#### DATASET
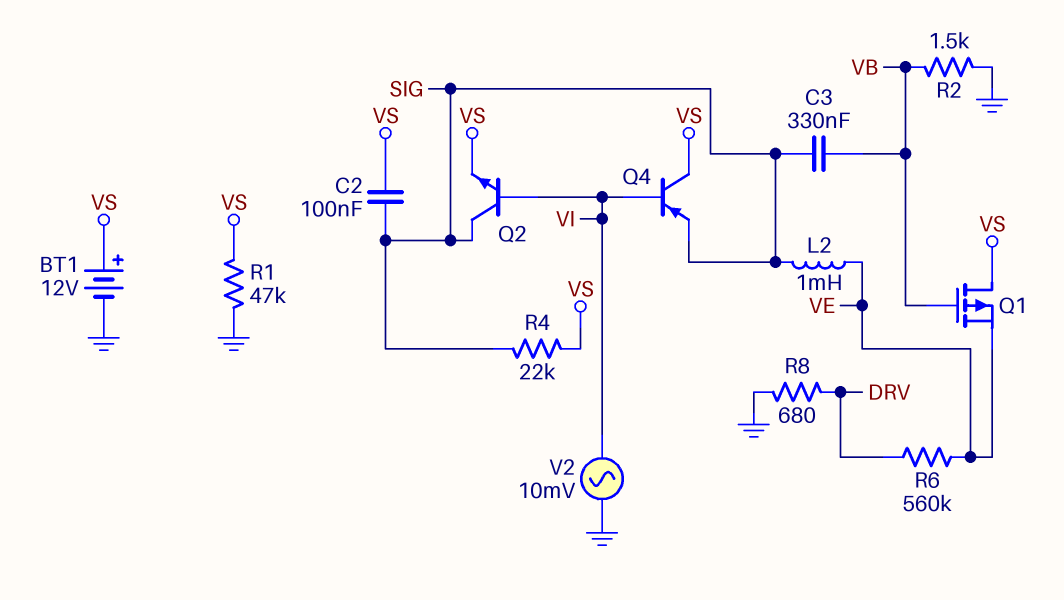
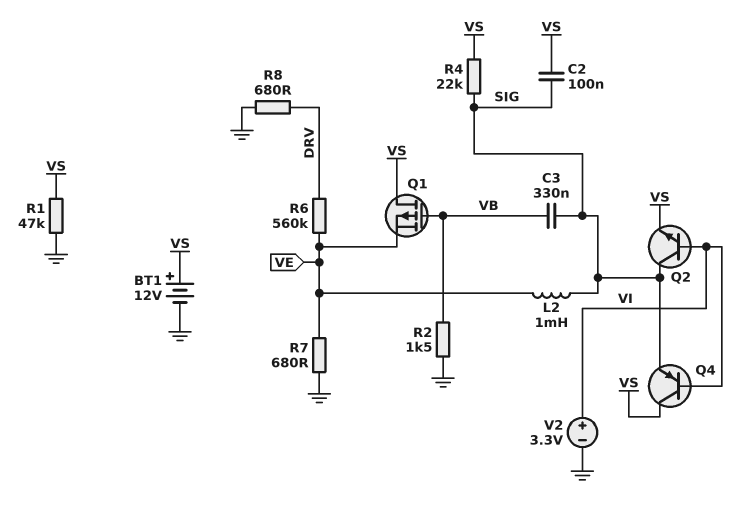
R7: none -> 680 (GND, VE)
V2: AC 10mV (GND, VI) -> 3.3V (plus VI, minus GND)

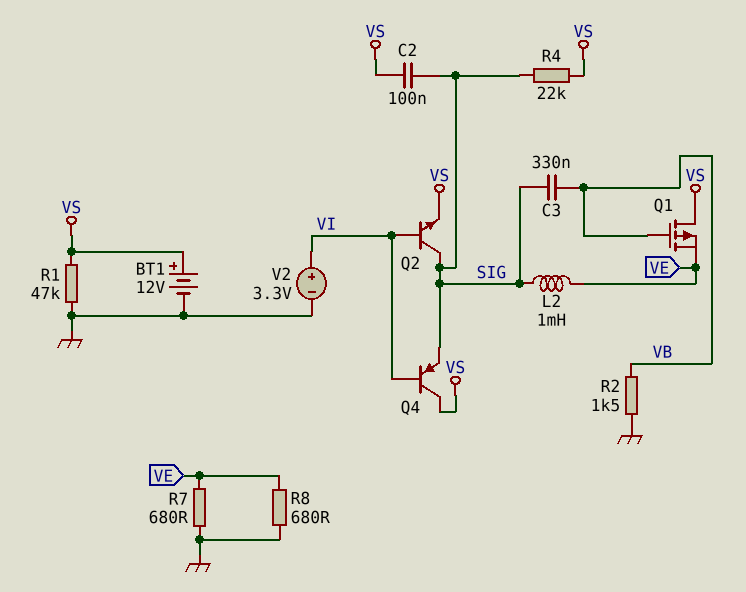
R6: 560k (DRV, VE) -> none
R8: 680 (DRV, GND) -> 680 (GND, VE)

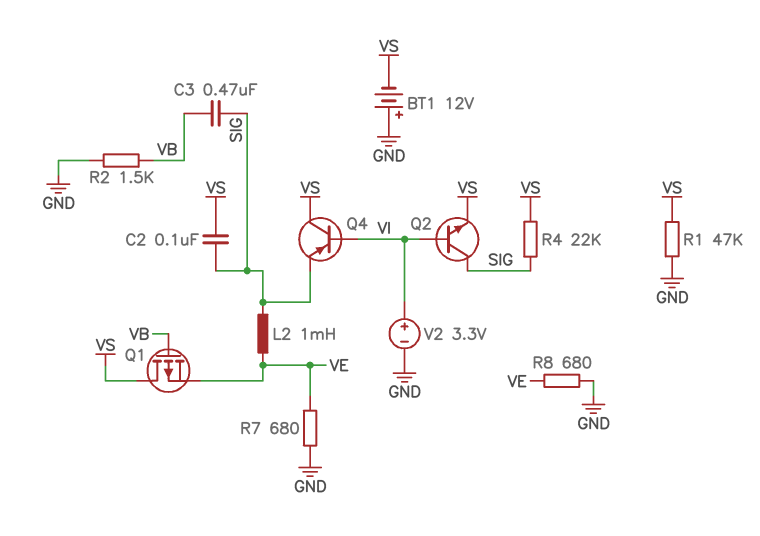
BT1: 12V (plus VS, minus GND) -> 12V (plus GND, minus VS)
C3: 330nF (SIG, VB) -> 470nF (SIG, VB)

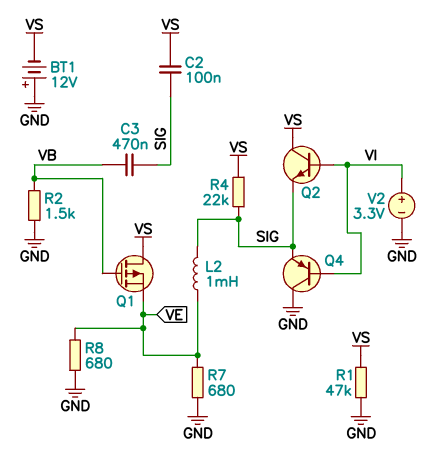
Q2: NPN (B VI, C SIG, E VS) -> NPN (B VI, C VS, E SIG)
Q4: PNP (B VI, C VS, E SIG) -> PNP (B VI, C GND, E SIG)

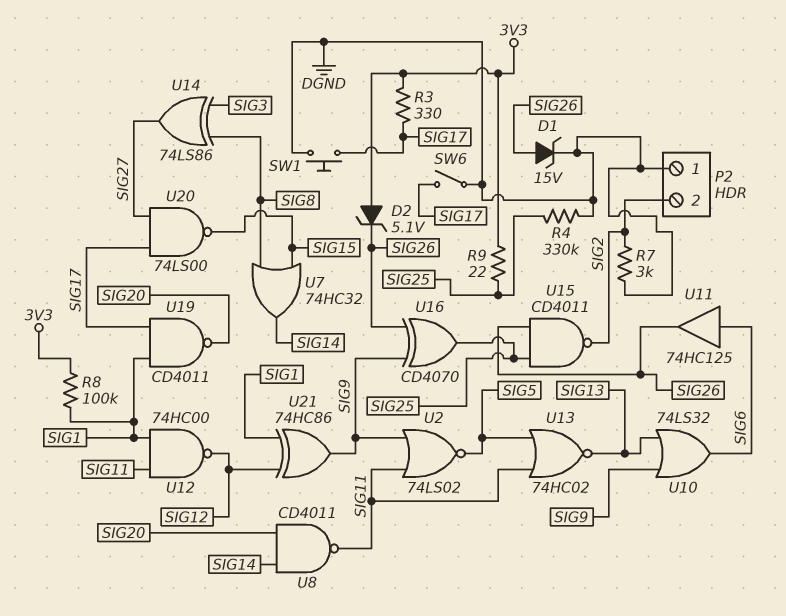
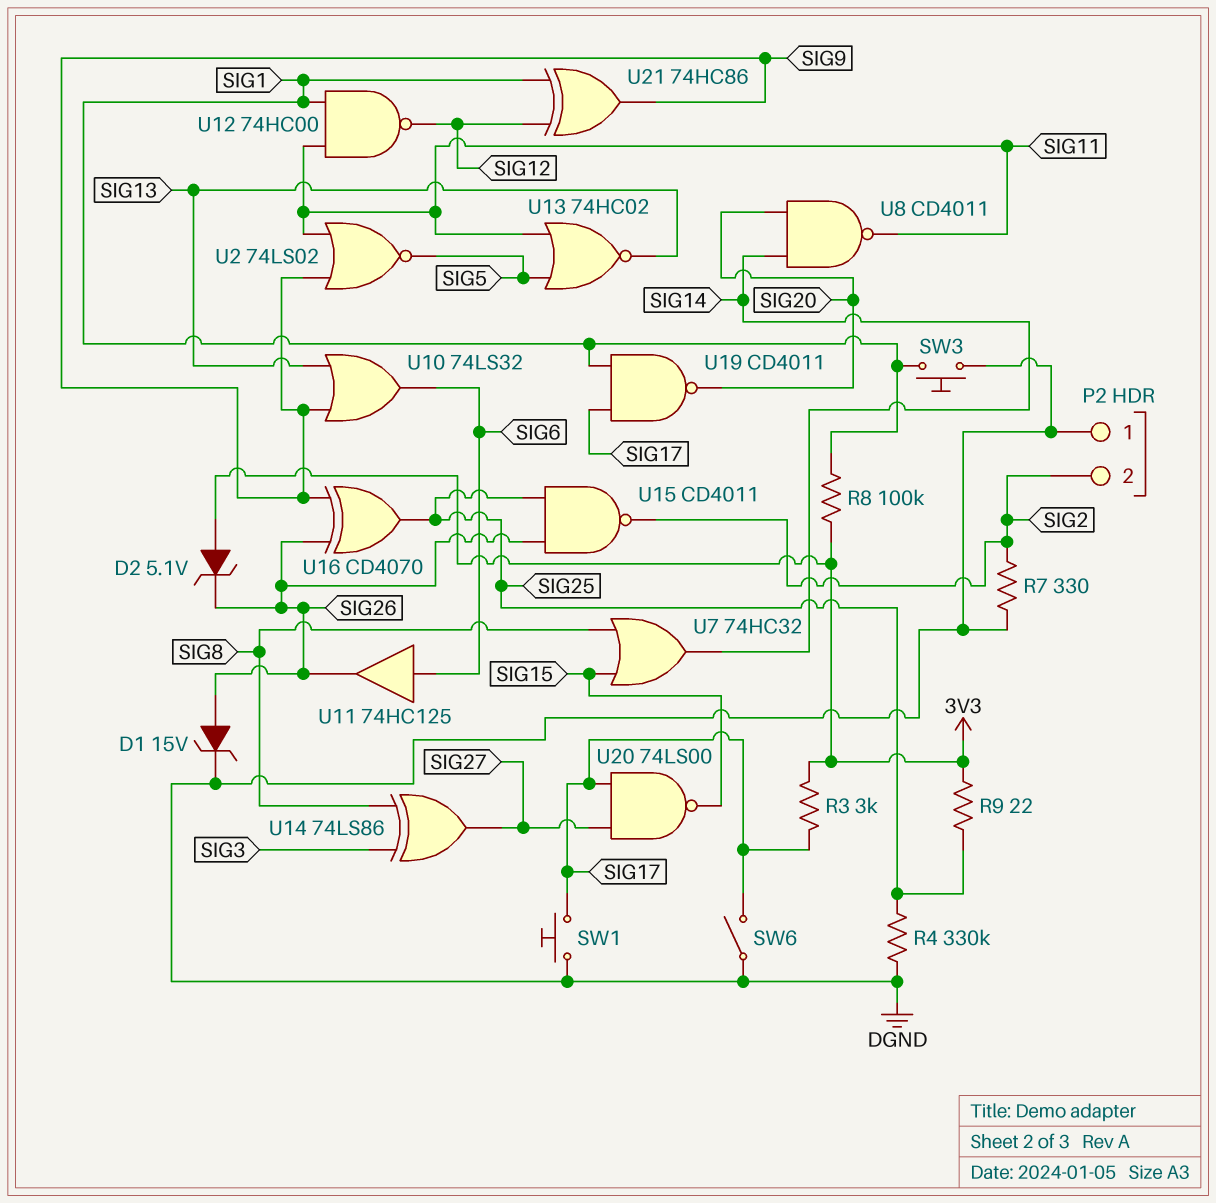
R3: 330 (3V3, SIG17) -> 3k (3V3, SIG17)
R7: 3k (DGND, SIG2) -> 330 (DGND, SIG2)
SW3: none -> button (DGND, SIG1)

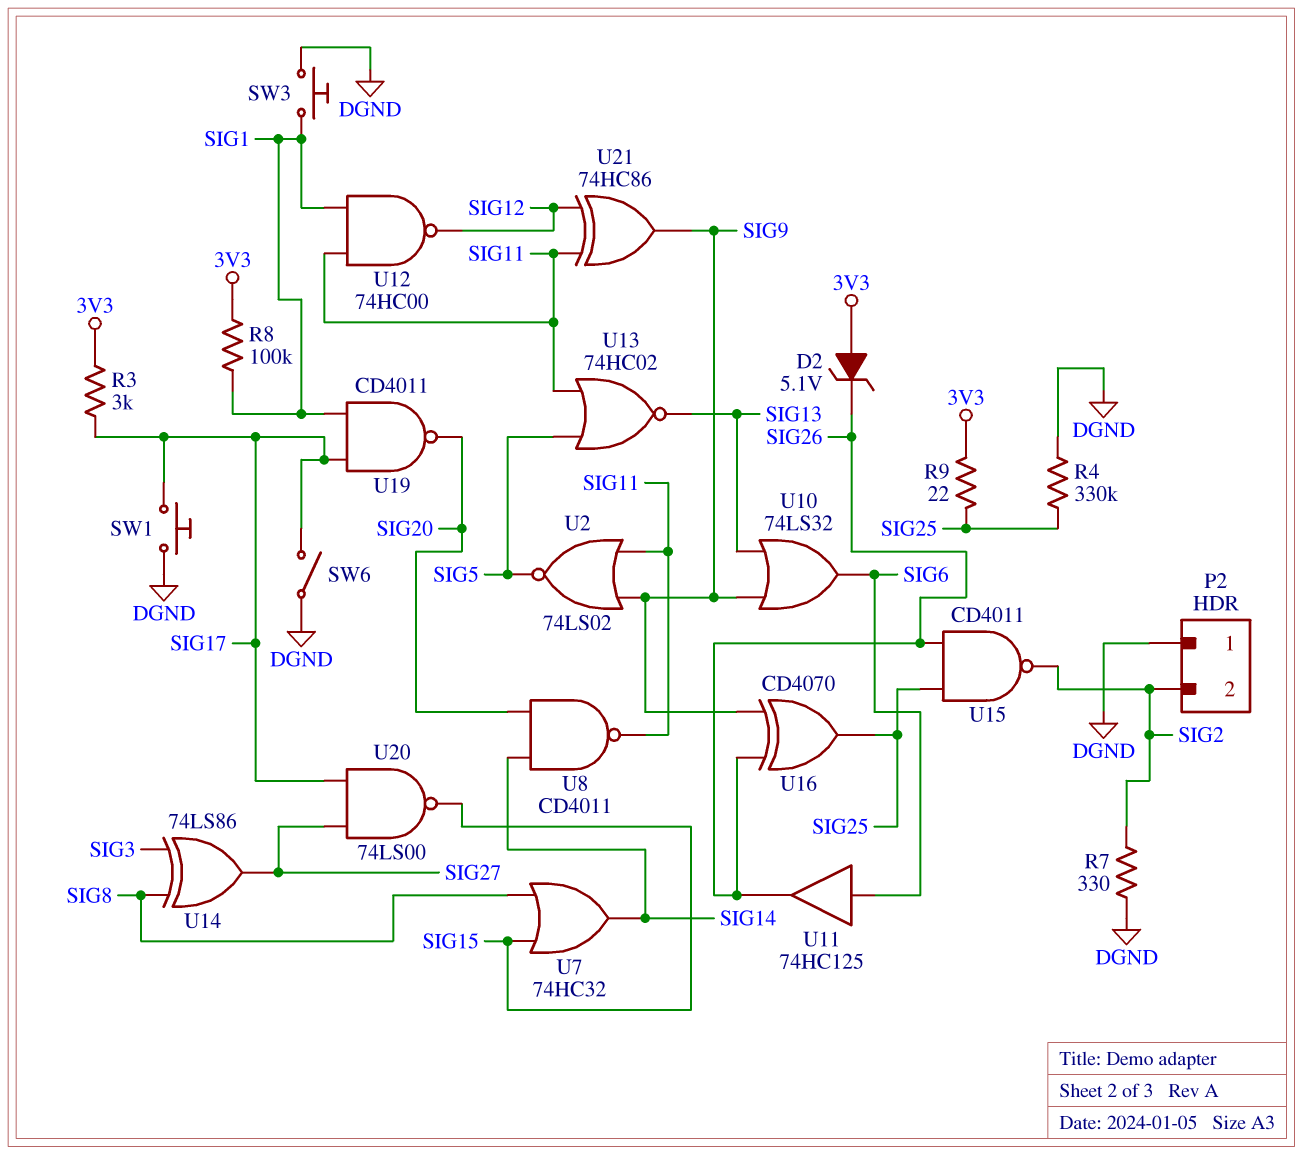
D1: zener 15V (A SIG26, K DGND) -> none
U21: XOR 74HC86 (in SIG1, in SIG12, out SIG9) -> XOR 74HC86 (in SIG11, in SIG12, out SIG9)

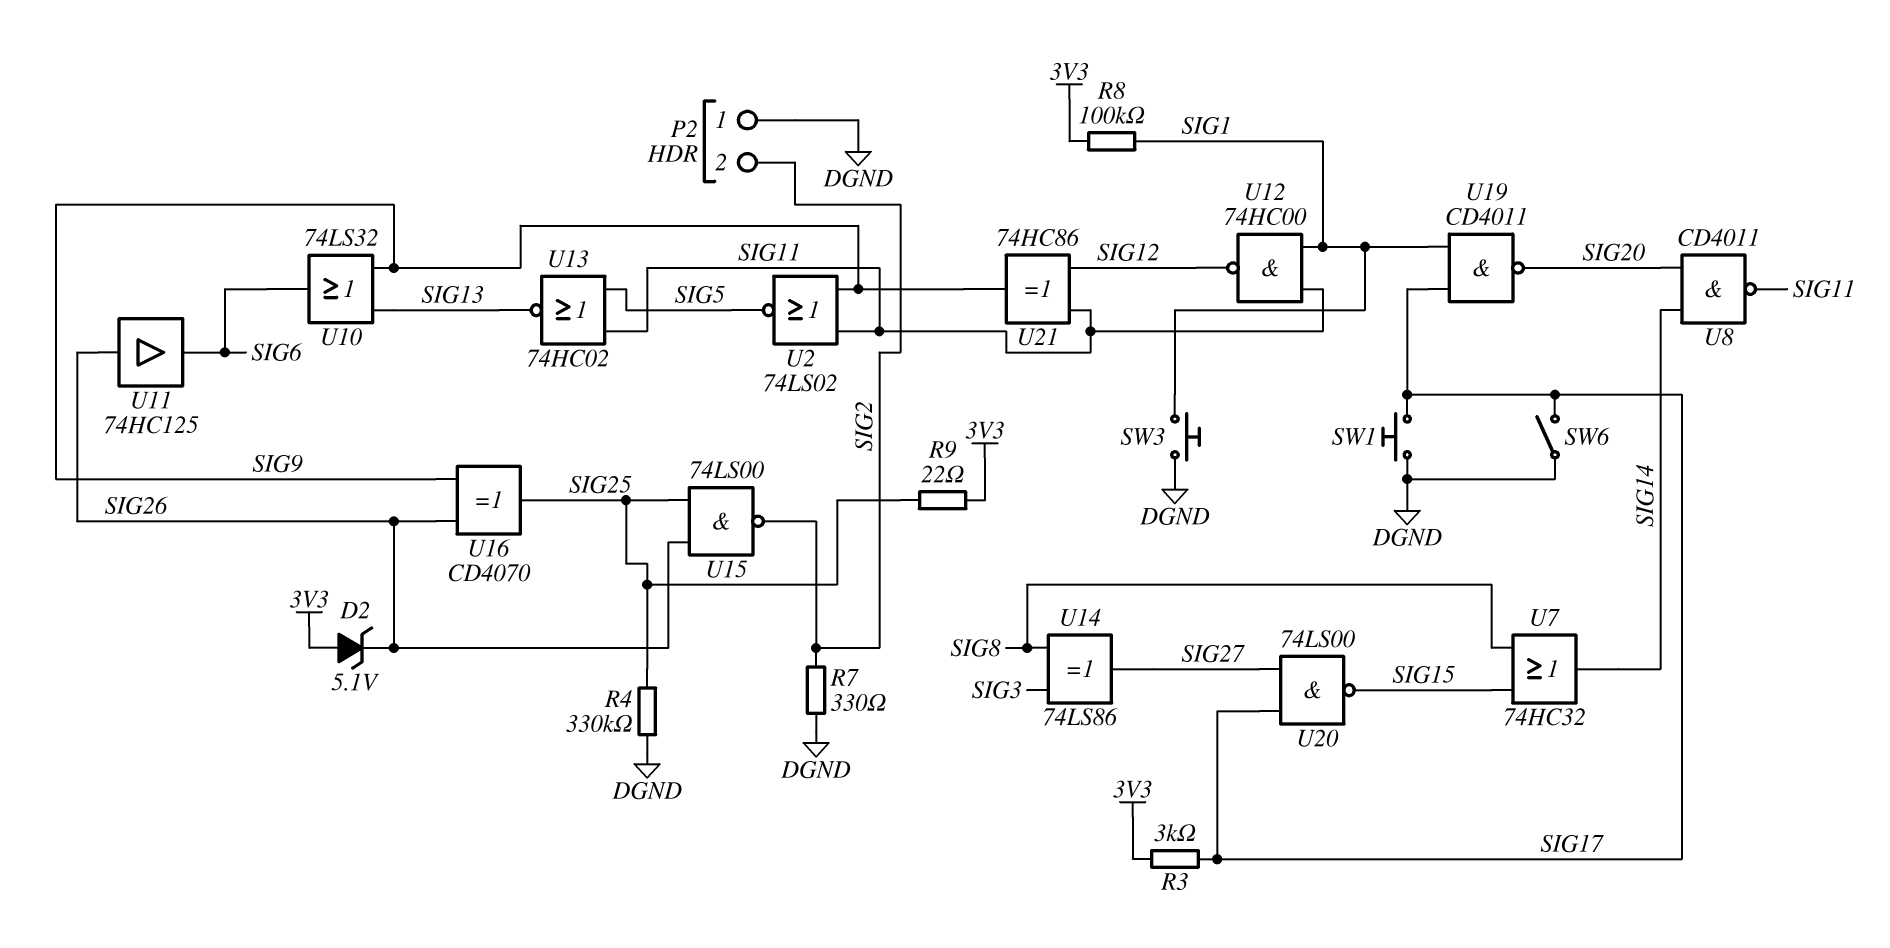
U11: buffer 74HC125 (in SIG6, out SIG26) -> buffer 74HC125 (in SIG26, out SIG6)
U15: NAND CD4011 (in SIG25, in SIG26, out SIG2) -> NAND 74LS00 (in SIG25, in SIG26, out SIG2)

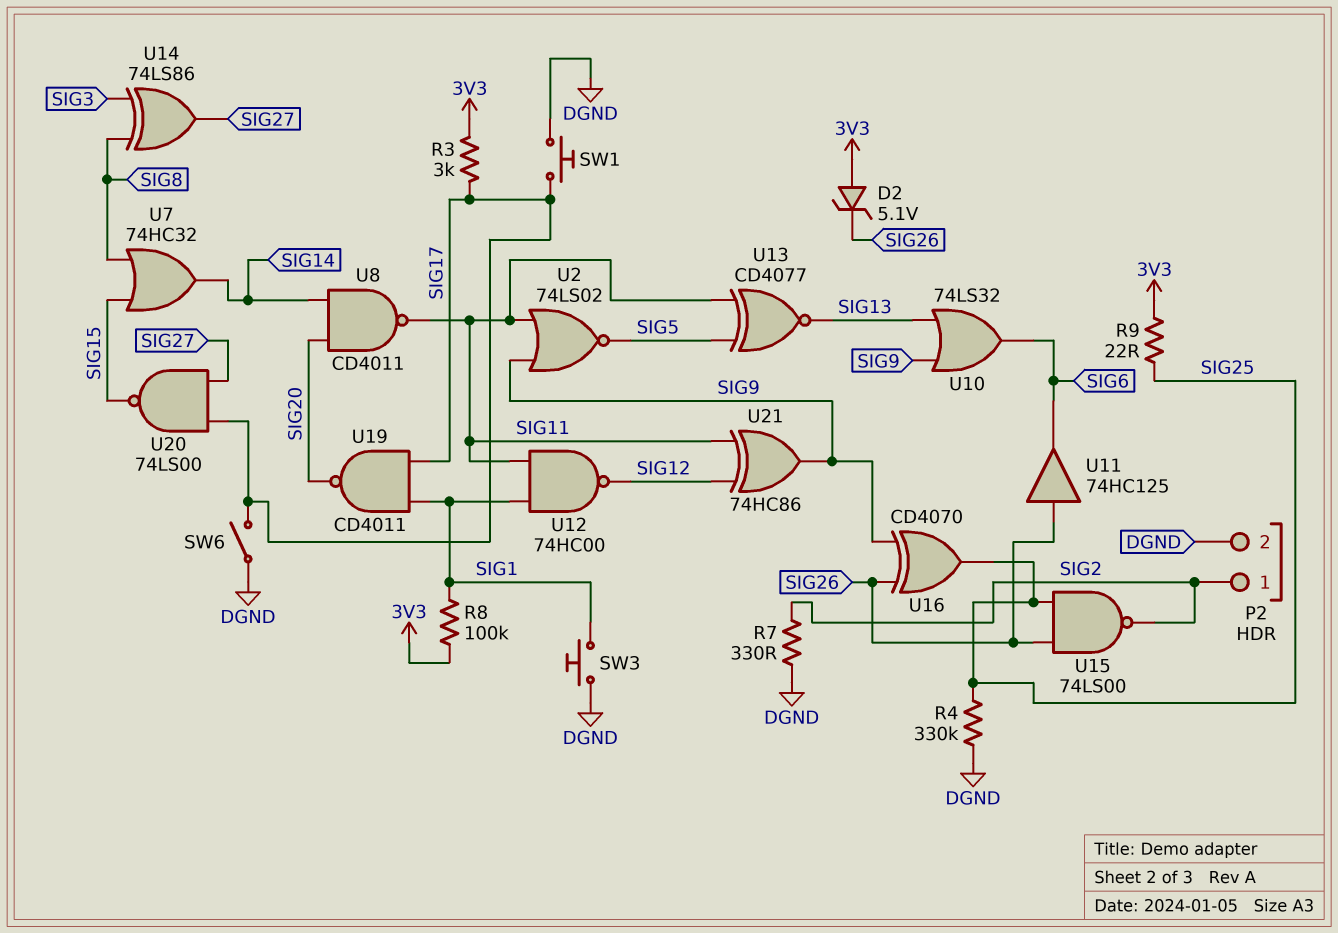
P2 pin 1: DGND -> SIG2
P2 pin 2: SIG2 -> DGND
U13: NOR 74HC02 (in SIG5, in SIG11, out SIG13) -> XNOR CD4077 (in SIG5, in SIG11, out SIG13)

#### INSTRUCTIONS FOR THE TASK
Your copy must start at the line that holds "D1: zener 15V (A SIG26, K DGND) -> none" and end at the last line of the data, both included; it must contain no pictures.

#### SOLUTION TO THIS PROBLEM
D1: zener 15V (A SIG26, K DGND) -> none
U21: XOR 74HC86 (in SIG1, in SIG12, out SIG9) -> XOR 74HC86 (in SIG11, in SIG12, out SIG9)

U11: buffer 74HC125 (in SIG6, out SIG26) -> buffer 74HC125 (in SIG26, out SIG6)
U15: NAND CD4011 (in SIG25, in SIG26, out SIG2) -> NAND 74LS00 (in SIG25, in SIG26, out SIG2)

P2 pin 1: DGND -> SIG2
P2 pin 2: SIG2 -> DGND
U13: NOR 74HC02 (in SIG5, in SIG11, out SIG13) -> XNOR CD4077 (in SIG5, in SIG11, out SIG13)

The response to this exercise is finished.